Start of Block
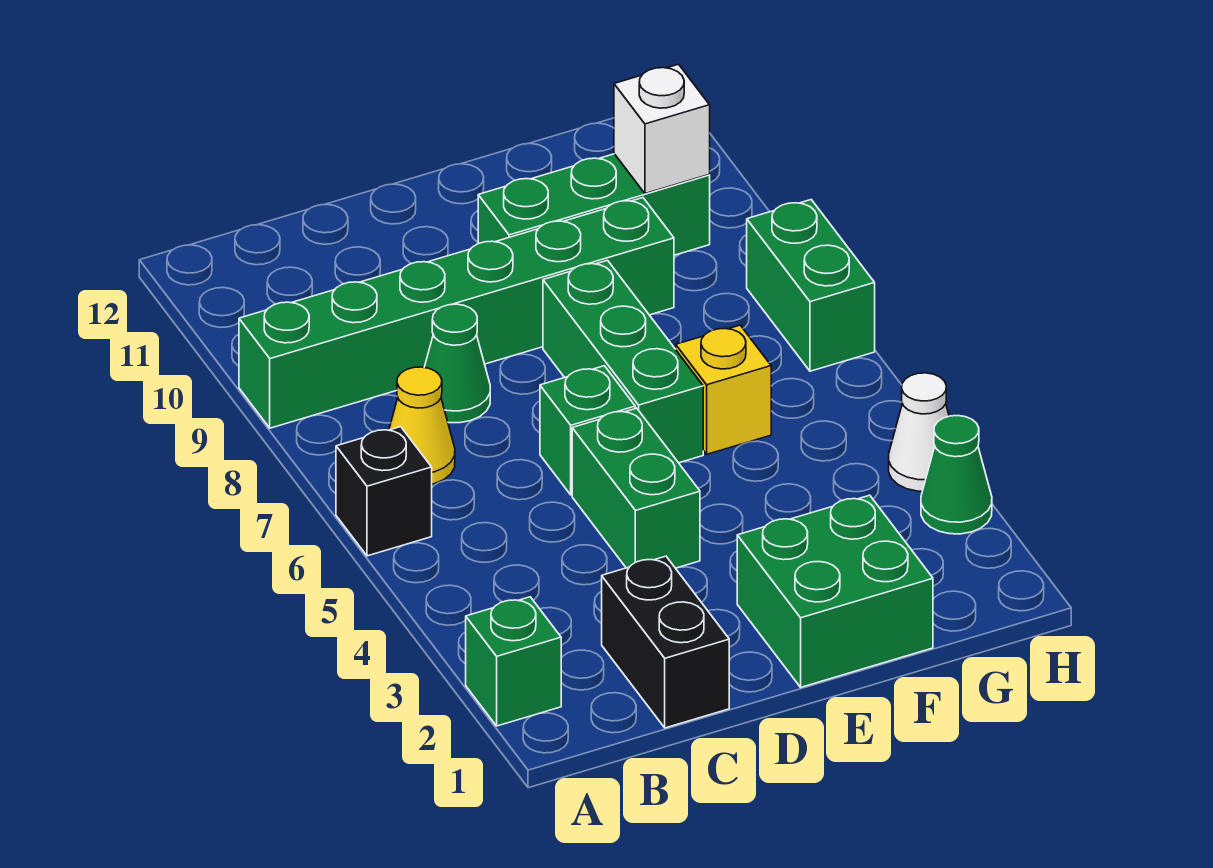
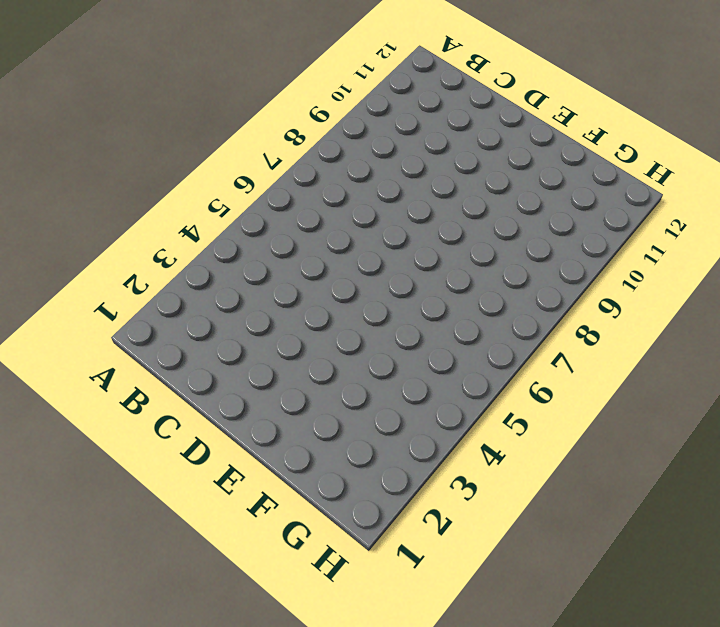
none -> green brick A2 level 1
none -> black brick A6 level 1
none -> green brick A9:F9 level 1

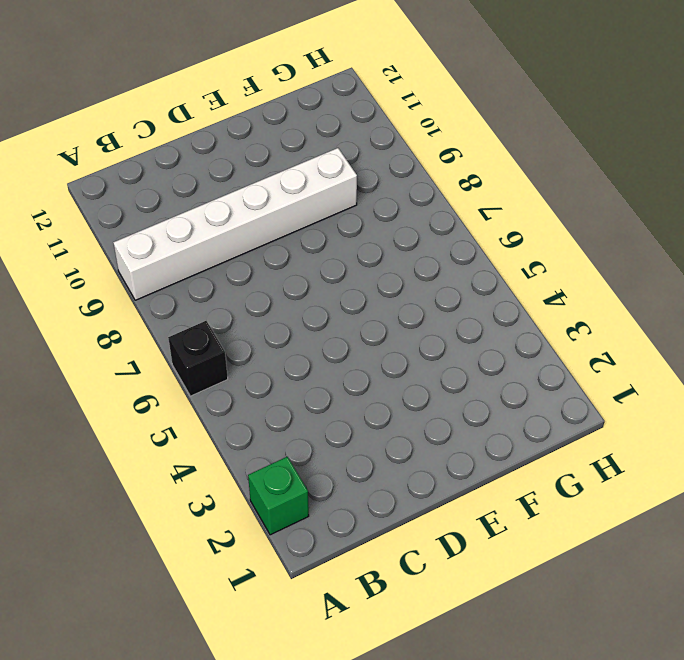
white brick A9:F9 level 1 -> green brick A9:F9 level 1
none -> yellow cone B7 level 1
none -> black brick C1:C2 level 1
none -> green cone C8 level 1

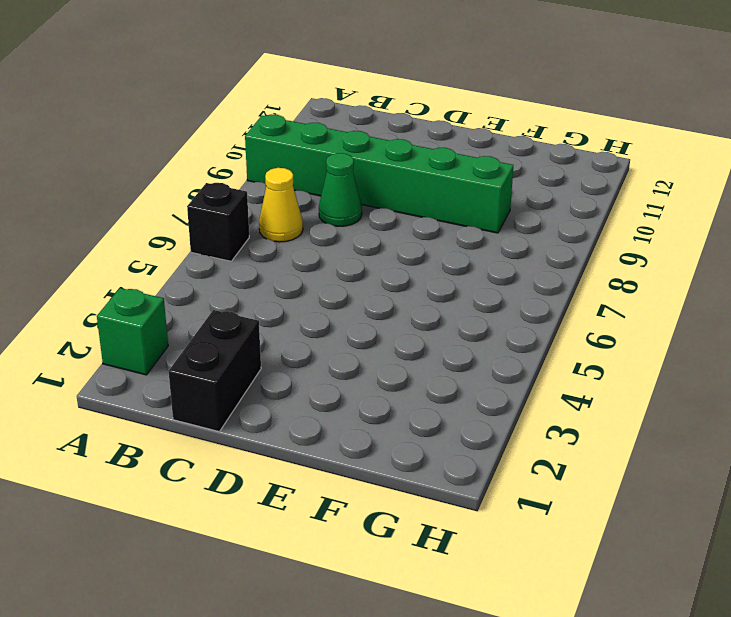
none -> green brick D4:D5 level 1
none -> green brick D6 level 1
none -> green brick E1:F2 level 1

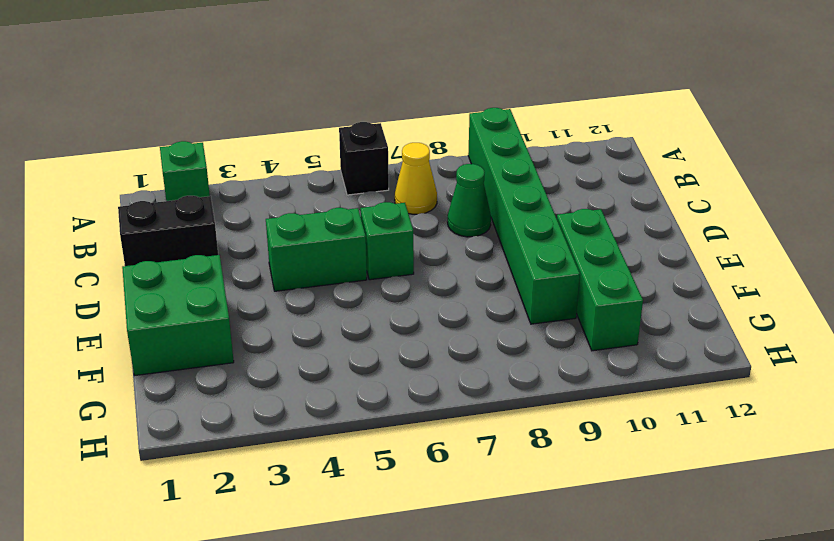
none -> green brick E6:E8 level 1
none -> yellow brick F6 level 1
none -> green cone H3 level 1

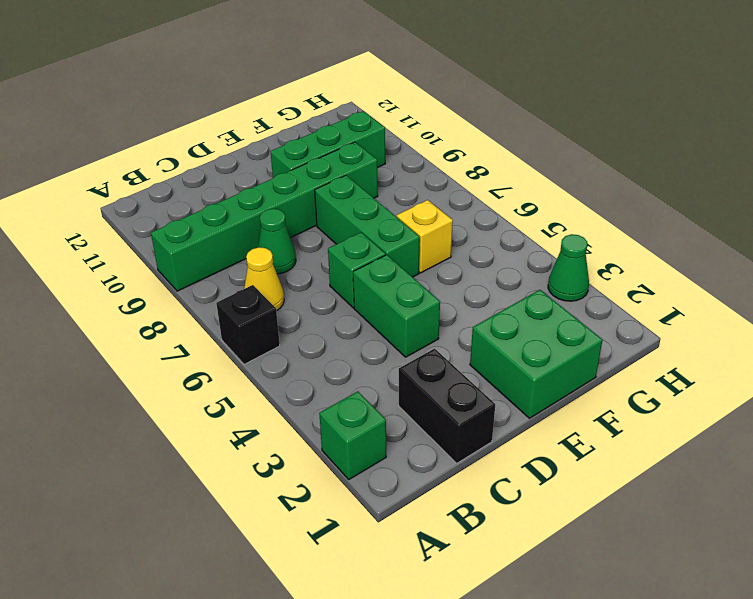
none -> white cone H4 level 1
none -> green brick H7:H8 level 1
none -> white brick G10 level 2

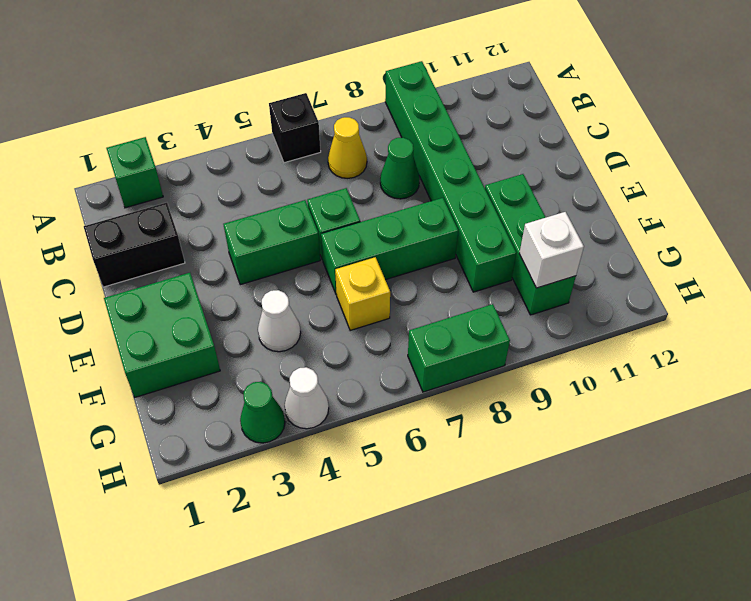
white cone F4 level 1 -> none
End of Block
Task
All lines above with the word "white" need to be reported.

Result below
white brick A9:F9 level 1 -> green brick A9:F9 level 1
none -> white cone H4 level 1
none -> white brick G10 level 2
white cone F4 level 1 -> none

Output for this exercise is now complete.